##### Data #####
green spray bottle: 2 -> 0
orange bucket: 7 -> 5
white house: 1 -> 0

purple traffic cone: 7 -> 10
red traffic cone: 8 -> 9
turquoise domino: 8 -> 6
#####
##### Data #####
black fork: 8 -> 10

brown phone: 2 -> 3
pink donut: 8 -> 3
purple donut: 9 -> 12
#####
=== Action item ===
For the material above, reproduce exactly the lines from the line with "green spray bottle: 2 -> 0" to the line with "turquoise domino: 8 -> 6", inclusive, and exclude all others.

=== Exercise response ===
green spray bottle: 2 -> 0
orange bucket: 7 -> 5
white house: 1 -> 0

purple traffic cone: 7 -> 10
red traffic cone: 8 -> 9
turquoise domino: 8 -> 6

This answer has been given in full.